:: Task brief ::
If a line below contains the string "moved", return that line.

Colored object listings
--

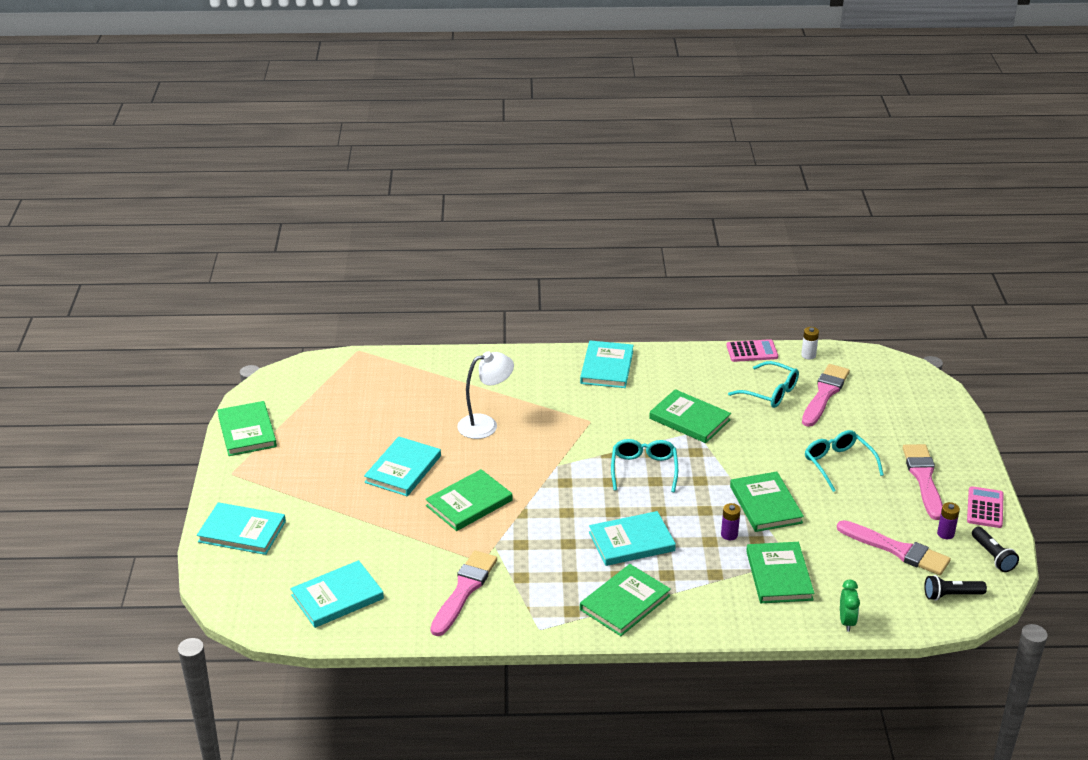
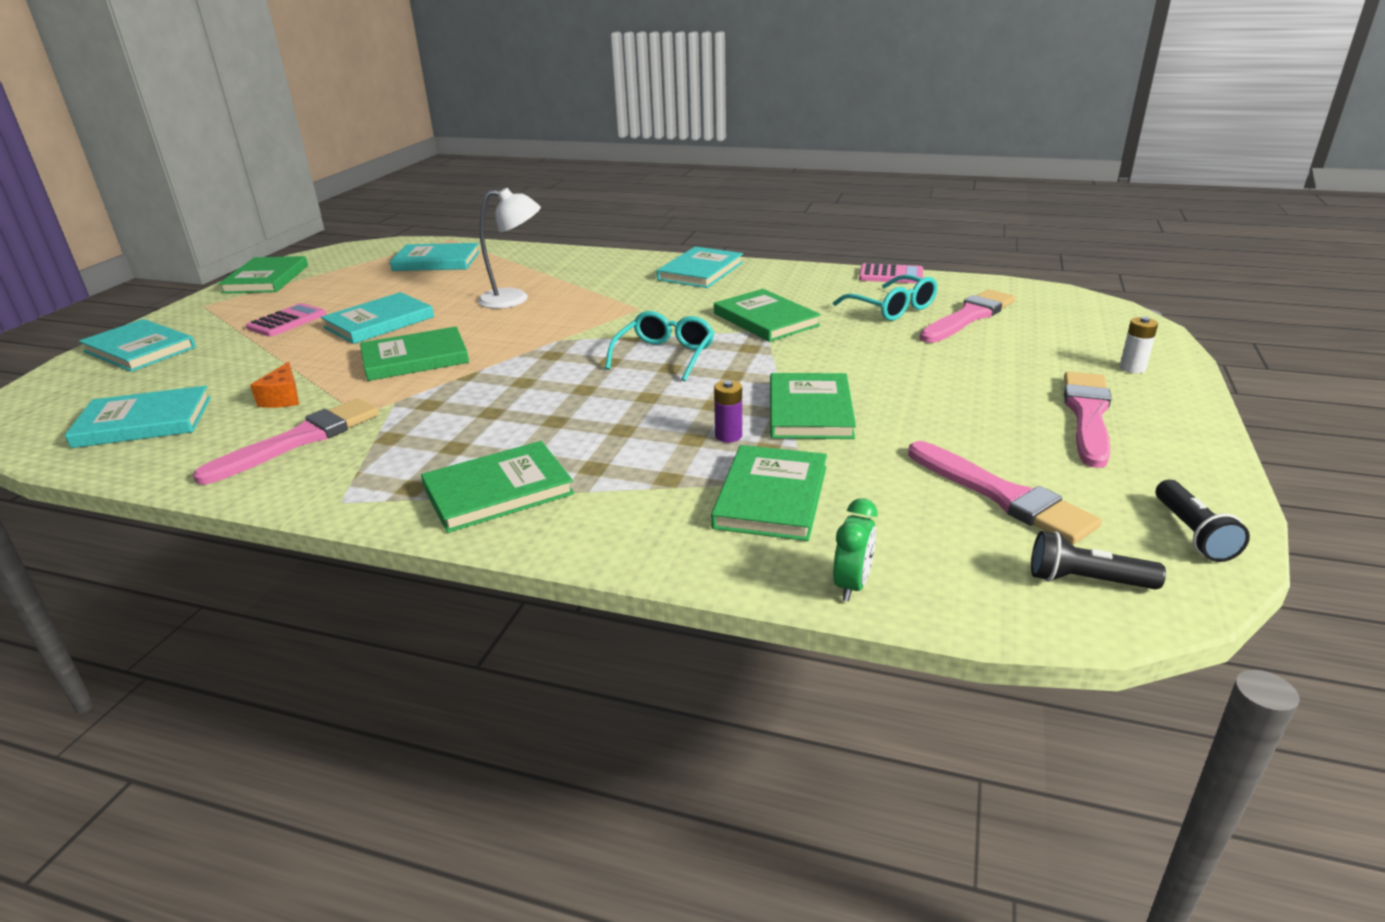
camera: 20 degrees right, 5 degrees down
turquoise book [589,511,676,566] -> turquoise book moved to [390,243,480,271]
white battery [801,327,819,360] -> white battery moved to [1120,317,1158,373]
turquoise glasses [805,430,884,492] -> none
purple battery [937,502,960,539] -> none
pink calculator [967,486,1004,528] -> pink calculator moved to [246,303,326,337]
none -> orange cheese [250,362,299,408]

--

:: Answer to the problem ::
turquoise book [589,511,676,566] -> turquoise book moved to [390,243,480,271]
white battery [801,327,819,360] -> white battery moved to [1120,317,1158,373]
pink calculator [967,486,1004,528] -> pink calculator moved to [246,303,326,337]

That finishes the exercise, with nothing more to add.